» Work to complete
Select the lines of the records containing the word "rose" and list them.

[Records provided Boundary: Start]

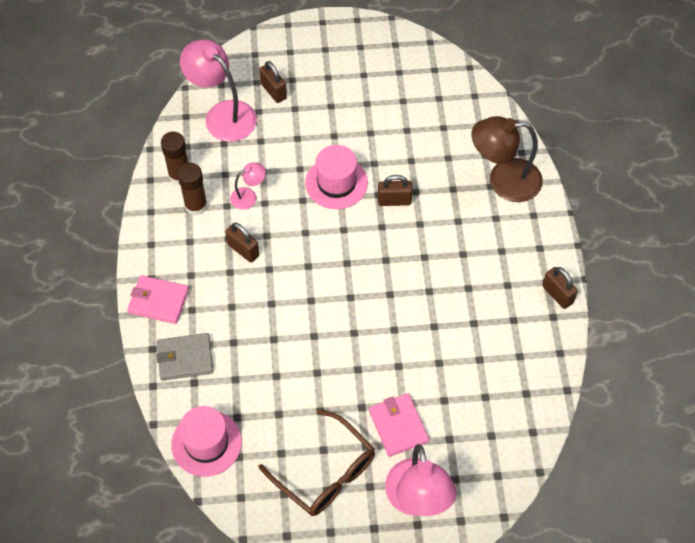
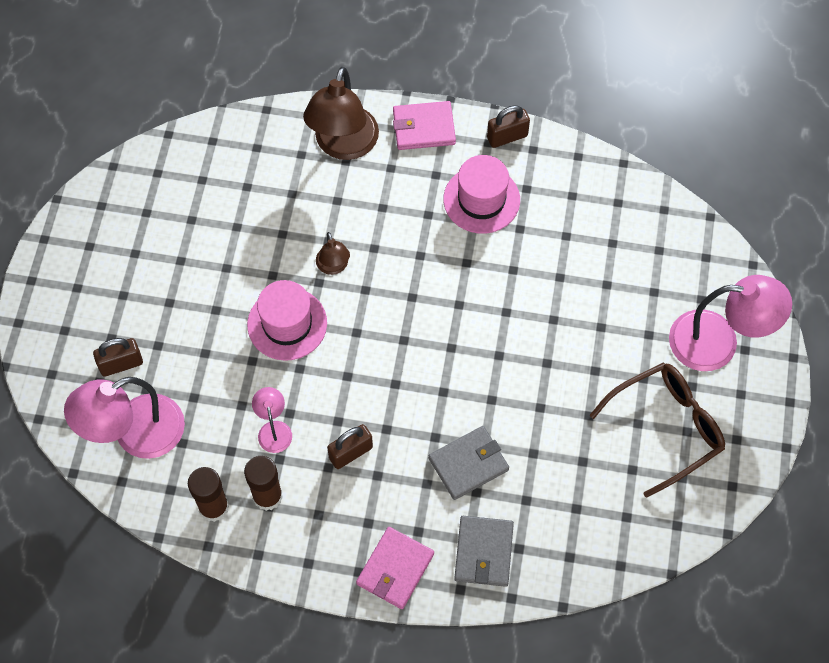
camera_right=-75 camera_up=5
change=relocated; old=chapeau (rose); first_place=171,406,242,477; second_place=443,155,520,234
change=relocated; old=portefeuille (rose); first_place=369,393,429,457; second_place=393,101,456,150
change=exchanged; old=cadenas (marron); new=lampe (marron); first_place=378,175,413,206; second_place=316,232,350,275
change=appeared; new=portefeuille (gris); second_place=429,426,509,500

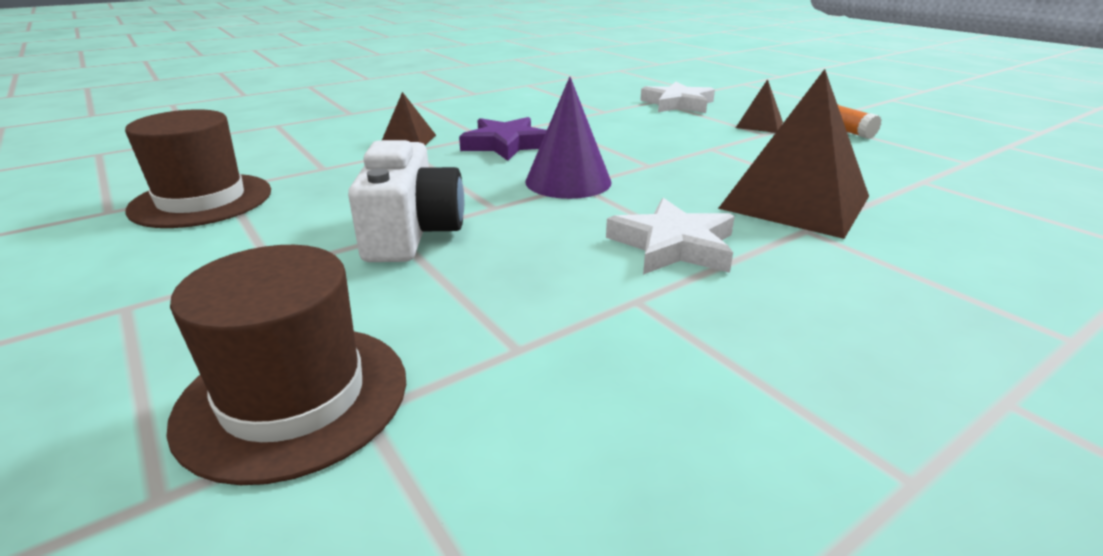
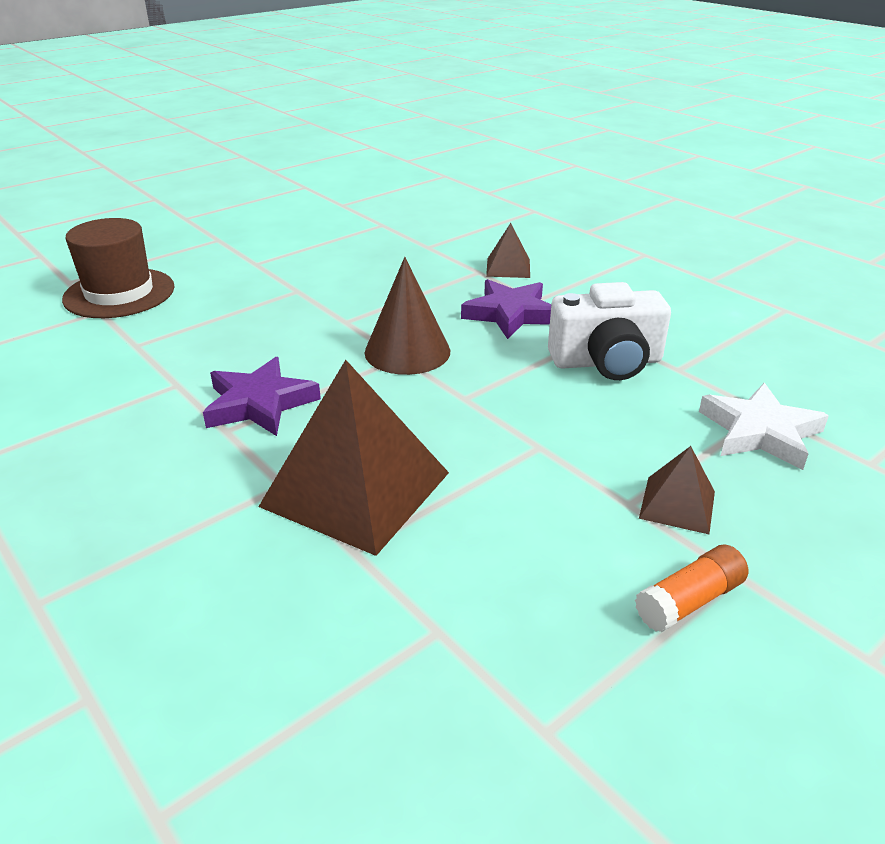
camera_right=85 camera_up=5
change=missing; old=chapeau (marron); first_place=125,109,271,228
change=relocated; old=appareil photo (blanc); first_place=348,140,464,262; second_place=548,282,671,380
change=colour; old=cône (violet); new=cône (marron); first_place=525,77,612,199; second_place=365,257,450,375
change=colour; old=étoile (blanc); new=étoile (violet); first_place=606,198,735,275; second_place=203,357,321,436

[Records provided Boundary: End]

» Exercise solution
change=relocated; old=chapeau (rose); first_place=171,406,242,477; second_place=443,155,520,234
change=relocated; old=portefeuille (rose); first_place=369,393,429,457; second_place=393,101,456,150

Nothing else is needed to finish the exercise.